◆ SUPPLIED ENTRIES ◆
#####

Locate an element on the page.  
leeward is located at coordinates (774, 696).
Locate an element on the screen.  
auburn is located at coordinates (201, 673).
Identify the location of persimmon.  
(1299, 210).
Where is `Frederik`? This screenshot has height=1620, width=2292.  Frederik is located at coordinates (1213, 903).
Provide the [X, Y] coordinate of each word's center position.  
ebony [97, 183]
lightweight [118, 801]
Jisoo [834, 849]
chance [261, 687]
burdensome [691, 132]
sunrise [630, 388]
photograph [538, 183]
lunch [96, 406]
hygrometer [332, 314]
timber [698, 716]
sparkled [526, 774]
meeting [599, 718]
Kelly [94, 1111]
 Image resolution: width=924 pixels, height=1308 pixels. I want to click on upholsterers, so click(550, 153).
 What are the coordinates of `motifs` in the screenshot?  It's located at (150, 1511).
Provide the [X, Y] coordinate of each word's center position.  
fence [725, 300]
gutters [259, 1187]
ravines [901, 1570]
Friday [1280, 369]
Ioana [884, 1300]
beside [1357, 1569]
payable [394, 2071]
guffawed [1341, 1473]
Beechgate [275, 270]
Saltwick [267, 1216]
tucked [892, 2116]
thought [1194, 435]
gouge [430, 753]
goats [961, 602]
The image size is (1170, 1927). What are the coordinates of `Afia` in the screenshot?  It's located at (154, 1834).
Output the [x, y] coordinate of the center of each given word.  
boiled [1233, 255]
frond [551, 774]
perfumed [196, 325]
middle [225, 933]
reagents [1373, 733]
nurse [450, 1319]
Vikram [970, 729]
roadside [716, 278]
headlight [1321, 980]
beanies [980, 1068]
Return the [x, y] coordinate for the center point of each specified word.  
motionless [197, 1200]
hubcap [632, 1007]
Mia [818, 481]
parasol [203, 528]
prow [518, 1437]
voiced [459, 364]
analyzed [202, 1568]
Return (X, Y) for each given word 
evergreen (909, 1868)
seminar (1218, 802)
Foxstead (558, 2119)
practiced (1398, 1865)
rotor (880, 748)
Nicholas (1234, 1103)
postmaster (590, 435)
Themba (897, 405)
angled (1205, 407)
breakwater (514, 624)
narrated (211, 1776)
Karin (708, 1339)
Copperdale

#####

◆ DIRECTION ◆
Can you transcribe every one of the entries above, line for line and without changing a single character?

◆ PROBLEM SOLUTION ◆
Locate an element on the page.  
leeward is located at coordinates (774, 696).
Locate an element on the screen.  
auburn is located at coordinates (201, 673).
Identify the location of persimmon.  
(1299, 210).
Where is `Frederik`? This screenshot has height=1620, width=2292.  Frederik is located at coordinates (1213, 903).
Provide the [X, Y] coordinate of each word's center position.  
ebony [97, 183]
lightweight [118, 801]
Jisoo [834, 849]
chance [261, 687]
burdensome [691, 132]
sunrise [630, 388]
photograph [538, 183]
lunch [96, 406]
hygrometer [332, 314]
timber [698, 716]
sparkled [526, 774]
meeting [599, 718]
Kelly [94, 1111]
 Image resolution: width=924 pixels, height=1308 pixels. I want to click on upholsterers, so click(550, 153).
 What are the coordinates of `motifs` in the screenshot?  It's located at (150, 1511).
Provide the [X, Y] coordinate of each word's center position.  
fence [725, 300]
gutters [259, 1187]
ravines [901, 1570]
Friday [1280, 369]
Ioana [884, 1300]
beside [1357, 1569]
payable [394, 2071]
guffawed [1341, 1473]
Beechgate [275, 270]
Saltwick [267, 1216]
tucked [892, 2116]
thought [1194, 435]
gouge [430, 753]
goats [961, 602]
The image size is (1170, 1927). What are the coordinates of `Afia` in the screenshot?  It's located at (154, 1834).
Output the [x, y] coordinate of the center of each given word.  
boiled [1233, 255]
frond [551, 774]
perfumed [196, 325]
middle [225, 933]
reagents [1373, 733]
nurse [450, 1319]
Vikram [970, 729]
roadside [716, 278]
headlight [1321, 980]
beanies [980, 1068]
Return the [x, y] coordinate for the center point of each specified word.  
motionless [197, 1200]
hubcap [632, 1007]
Mia [818, 481]
parasol [203, 528]
prow [518, 1437]
voiced [459, 364]
analyzed [202, 1568]
Return (X, Y) for each given word 
evergreen (909, 1868)
seminar (1218, 802)
Foxstead (558, 2119)
practiced (1398, 1865)
rotor (880, 748)
Nicholas (1234, 1103)
postmaster (590, 435)
Themba (897, 405)
angled (1205, 407)
breakwater (514, 624)
narrated (211, 1776)
Karin (708, 1339)
Copperdale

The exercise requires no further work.